**Data listing**
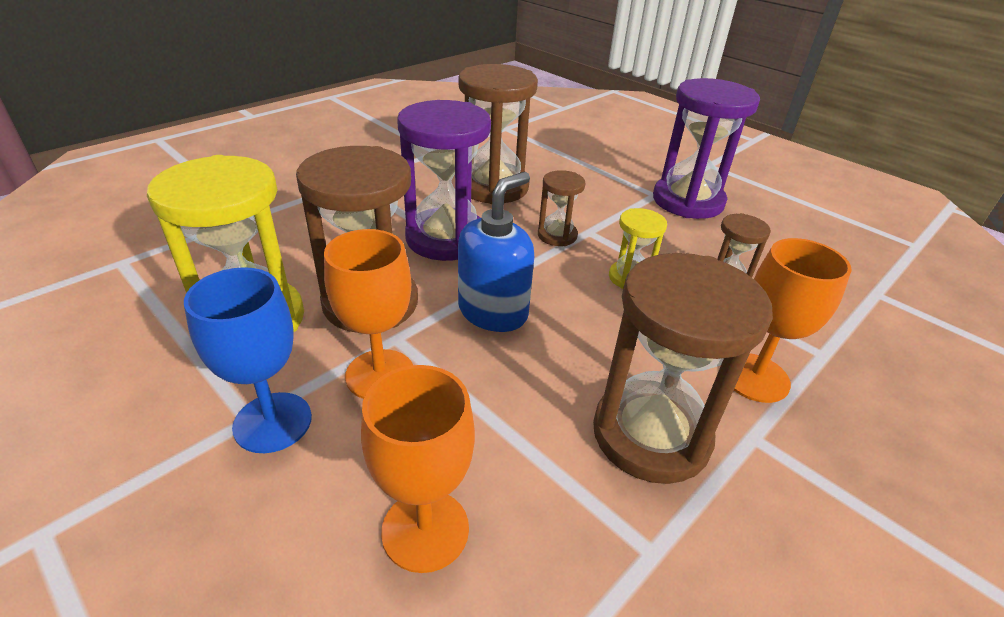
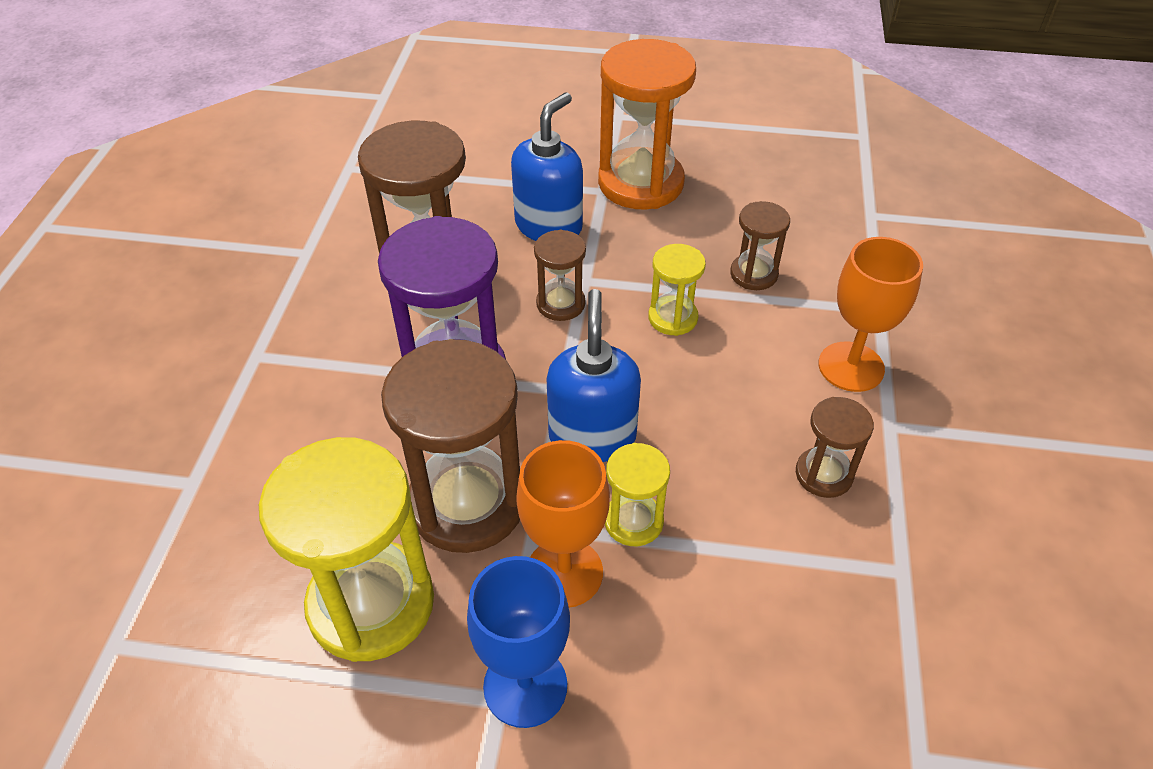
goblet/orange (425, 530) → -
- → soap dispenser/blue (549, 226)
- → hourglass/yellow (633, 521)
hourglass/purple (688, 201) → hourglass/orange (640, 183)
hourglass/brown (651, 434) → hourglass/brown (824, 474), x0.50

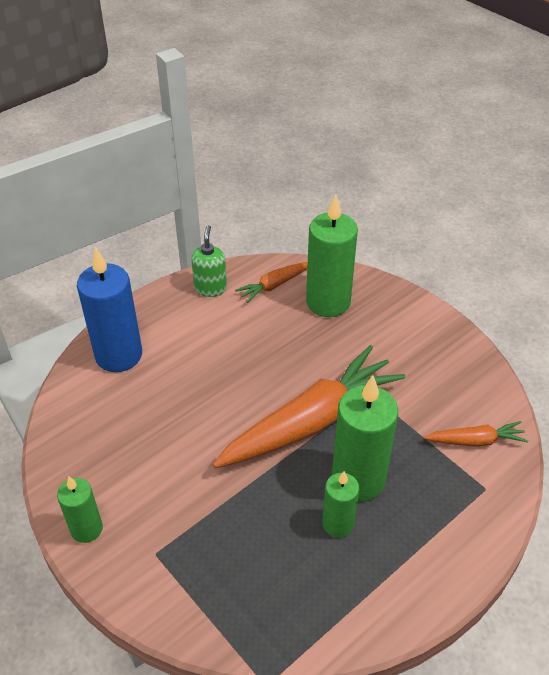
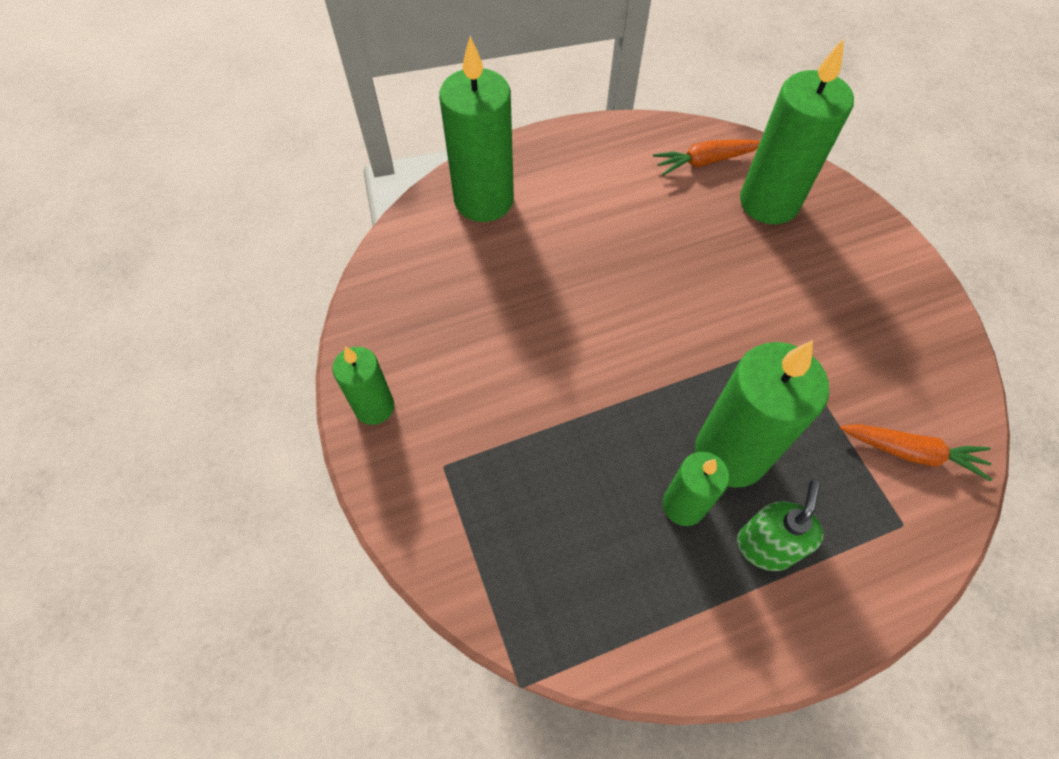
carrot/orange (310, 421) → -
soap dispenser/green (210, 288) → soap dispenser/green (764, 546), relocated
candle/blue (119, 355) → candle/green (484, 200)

**What to do**
Write out the full listing verbatim, excluding its pictures.

**Answer for this exercise**
goblet/orange (425, 530) → -
- → soap dispenser/blue (549, 226)
- → hourglass/yellow (633, 521)
hourglass/purple (688, 201) → hourglass/orange (640, 183)
hourglass/brown (651, 434) → hourglass/brown (824, 474), x0.50

carrot/orange (310, 421) → -
soap dispenser/green (210, 288) → soap dispenser/green (764, 546), relocated
candle/blue (119, 355) → candle/green (484, 200)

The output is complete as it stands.